§ **Exercise directions**
Copy out the records that appear below, exactly as each one reads.

::: Dataset excerpts

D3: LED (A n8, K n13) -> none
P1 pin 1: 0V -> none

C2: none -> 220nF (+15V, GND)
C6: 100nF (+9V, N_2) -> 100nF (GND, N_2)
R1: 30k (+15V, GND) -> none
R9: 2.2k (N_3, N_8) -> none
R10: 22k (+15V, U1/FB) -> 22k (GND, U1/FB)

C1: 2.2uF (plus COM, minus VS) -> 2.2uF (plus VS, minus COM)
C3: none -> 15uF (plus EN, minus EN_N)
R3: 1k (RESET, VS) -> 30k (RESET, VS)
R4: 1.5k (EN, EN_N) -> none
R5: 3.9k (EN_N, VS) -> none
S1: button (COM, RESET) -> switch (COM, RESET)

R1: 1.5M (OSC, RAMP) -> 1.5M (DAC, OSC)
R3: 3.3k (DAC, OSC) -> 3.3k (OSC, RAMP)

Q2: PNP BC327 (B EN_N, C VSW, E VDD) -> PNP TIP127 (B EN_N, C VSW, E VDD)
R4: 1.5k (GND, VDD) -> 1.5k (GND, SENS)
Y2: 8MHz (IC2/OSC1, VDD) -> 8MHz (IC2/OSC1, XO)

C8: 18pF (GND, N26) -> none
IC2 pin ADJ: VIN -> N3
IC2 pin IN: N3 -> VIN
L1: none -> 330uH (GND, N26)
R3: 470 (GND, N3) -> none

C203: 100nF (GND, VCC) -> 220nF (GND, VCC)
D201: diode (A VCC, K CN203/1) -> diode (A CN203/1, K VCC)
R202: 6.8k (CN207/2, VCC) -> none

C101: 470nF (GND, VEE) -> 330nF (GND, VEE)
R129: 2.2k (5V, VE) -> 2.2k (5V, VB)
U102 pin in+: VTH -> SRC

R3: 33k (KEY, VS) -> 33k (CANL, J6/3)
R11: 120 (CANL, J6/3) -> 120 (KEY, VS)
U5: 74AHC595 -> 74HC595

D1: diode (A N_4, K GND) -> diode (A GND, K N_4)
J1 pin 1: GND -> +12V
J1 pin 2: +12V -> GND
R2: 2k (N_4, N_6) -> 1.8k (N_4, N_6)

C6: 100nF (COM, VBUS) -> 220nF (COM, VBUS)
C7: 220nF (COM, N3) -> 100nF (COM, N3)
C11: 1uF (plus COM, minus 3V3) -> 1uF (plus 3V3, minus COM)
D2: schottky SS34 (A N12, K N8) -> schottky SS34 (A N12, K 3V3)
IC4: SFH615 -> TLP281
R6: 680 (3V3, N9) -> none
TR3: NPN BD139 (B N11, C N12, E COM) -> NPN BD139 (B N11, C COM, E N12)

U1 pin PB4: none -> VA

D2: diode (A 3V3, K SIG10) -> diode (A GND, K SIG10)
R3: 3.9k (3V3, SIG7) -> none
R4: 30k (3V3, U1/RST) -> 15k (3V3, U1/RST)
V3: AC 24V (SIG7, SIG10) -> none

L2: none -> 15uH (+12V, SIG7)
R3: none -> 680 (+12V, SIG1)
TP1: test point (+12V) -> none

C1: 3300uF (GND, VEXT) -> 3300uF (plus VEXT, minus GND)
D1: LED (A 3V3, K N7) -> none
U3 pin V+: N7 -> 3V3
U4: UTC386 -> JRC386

::::::

§ **Task answer**
D3: LED (A n8, K n13) -> none
P1 pin 1: 0V -> none

C2: none -> 220nF (+15V, GND)
C6: 100nF (+9V, N_2) -> 100nF (GND, N_2)
R1: 30k (+15V, GND) -> none
R9: 2.2k (N_3, N_8) -> none
R10: 22k (+15V, U1/FB) -> 22k (GND, U1/FB)

C1: 2.2uF (plus COM, minus VS) -> 2.2uF (plus VS, minus COM)
C3: none -> 15uF (plus EN, minus EN_N)
R3: 1k (RESET, VS) -> 30k (RESET, VS)
R4: 1.5k (EN, EN_N) -> none
R5: 3.9k (EN_N, VS) -> none
S1: button (COM, RESET) -> switch (COM, RESET)

R1: 1.5M (OSC, RAMP) -> 1.5M (DAC, OSC)
R3: 3.3k (DAC, OSC) -> 3.3k (OSC, RAMP)

Q2: PNP BC327 (B EN_N, C VSW, E VDD) -> PNP TIP127 (B EN_N, C VSW, E VDD)
R4: 1.5k (GND, VDD) -> 1.5k (GND, SENS)
Y2: 8MHz (IC2/OSC1, VDD) -> 8MHz (IC2/OSC1, XO)

C8: 18pF (GND, N26) -> none
IC2 pin ADJ: VIN -> N3
IC2 pin IN: N3 -> VIN
L1: none -> 330uH (GND, N26)
R3: 470 (GND, N3) -> none

C203: 100nF (GND, VCC) -> 220nF (GND, VCC)
D201: diode (A VCC, K CN203/1) -> diode (A CN203/1, K VCC)
R202: 6.8k (CN207/2, VCC) -> none

C101: 470nF (GND, VEE) -> 330nF (GND, VEE)
R129: 2.2k (5V, VE) -> 2.2k (5V, VB)
U102 pin in+: VTH -> SRC

R3: 33k (KEY, VS) -> 33k (CANL, J6/3)
R11: 120 (CANL, J6/3) -> 120 (KEY, VS)
U5: 74AHC595 -> 74HC595

D1: diode (A N_4, K GND) -> diode (A GND, K N_4)
J1 pin 1: GND -> +12V
J1 pin 2: +12V -> GND
R2: 2k (N_4, N_6) -> 1.8k (N_4, N_6)

C6: 100nF (COM, VBUS) -> 220nF (COM, VBUS)
C7: 220nF (COM, N3) -> 100nF (COM, N3)
C11: 1uF (plus COM, minus 3V3) -> 1uF (plus 3V3, minus COM)
D2: schottky SS34 (A N12, K N8) -> schottky SS34 (A N12, K 3V3)
IC4: SFH615 -> TLP281
R6: 680 (3V3, N9) -> none
TR3: NPN BD139 (B N11, C N12, E COM) -> NPN BD139 (B N11, C COM, E N12)

U1 pin PB4: none -> VA

D2: diode (A 3V3, K SIG10) -> diode (A GND, K SIG10)
R3: 3.9k (3V3, SIG7) -> none
R4: 30k (3V3, U1/RST) -> 15k (3V3, U1/RST)
V3: AC 24V (SIG7, SIG10) -> none

L2: none -> 15uH (+12V, SIG7)
R3: none -> 680 (+12V, SIG1)
TP1: test point (+12V) -> none

C1: 3300uF (GND, VEXT) -> 3300uF (plus VEXT, minus GND)
D1: LED (A 3V3, K N7) -> none
U3 pin V+: N7 -> 3V3
U4: UTC386 -> JRC386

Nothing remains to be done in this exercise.